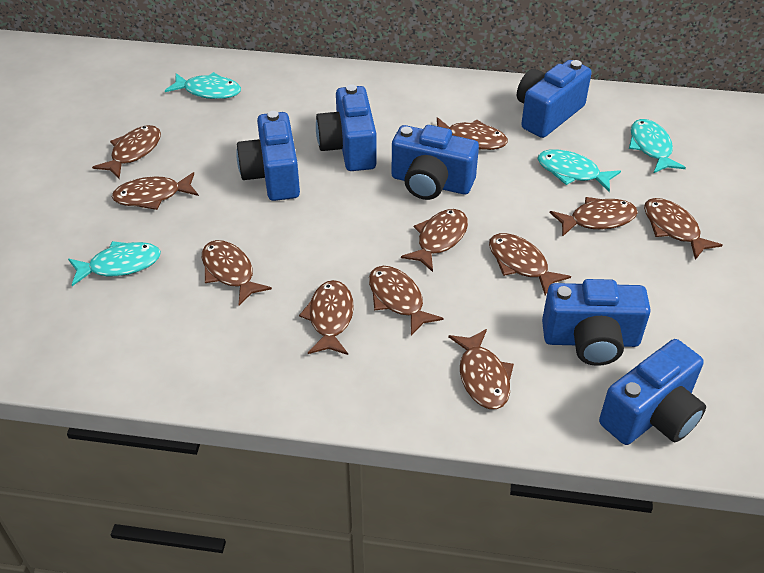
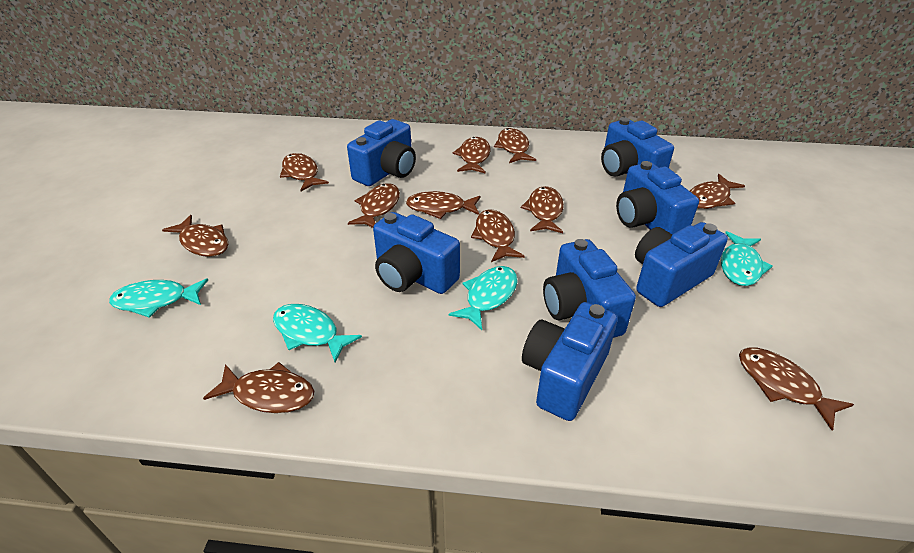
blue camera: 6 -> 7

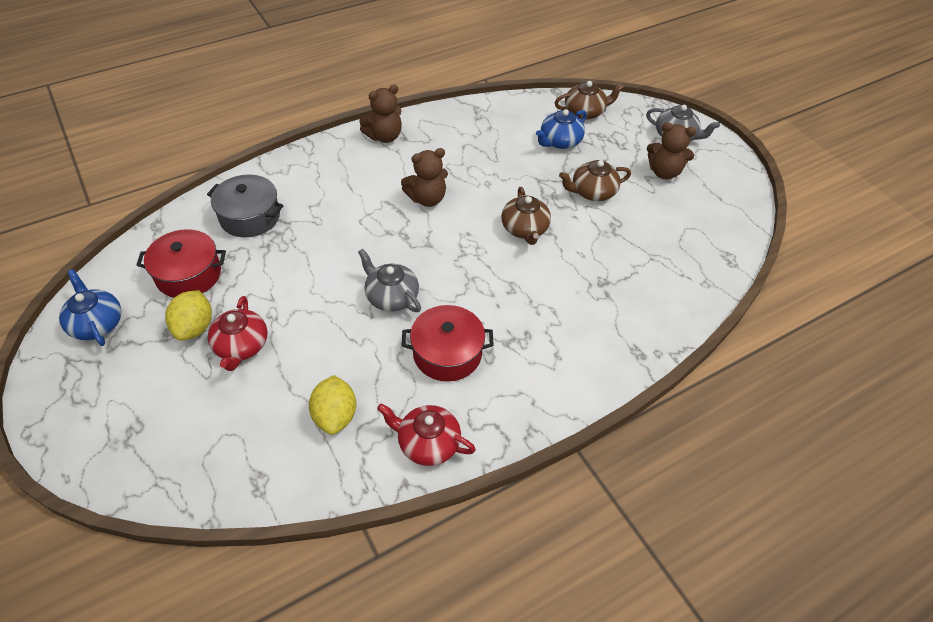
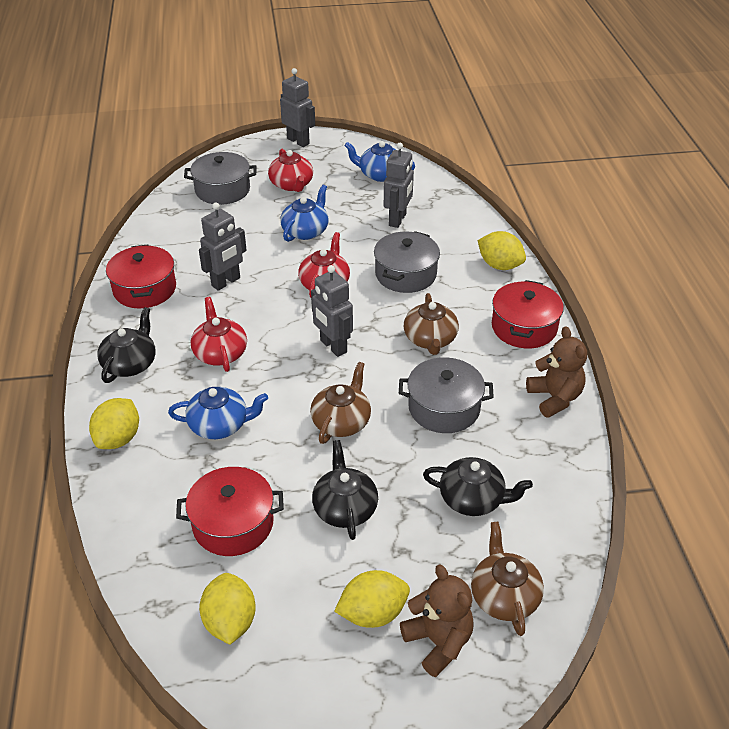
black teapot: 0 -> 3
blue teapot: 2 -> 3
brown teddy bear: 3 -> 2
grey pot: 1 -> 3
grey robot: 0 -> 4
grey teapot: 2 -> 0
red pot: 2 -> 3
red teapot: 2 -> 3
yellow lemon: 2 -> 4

**To-do item**
Scan the listing for the string "grey", then copy every line where it appears.

**Solved problem**
grey pot: 1 -> 3
grey robot: 0 -> 4
grey teapot: 2 -> 0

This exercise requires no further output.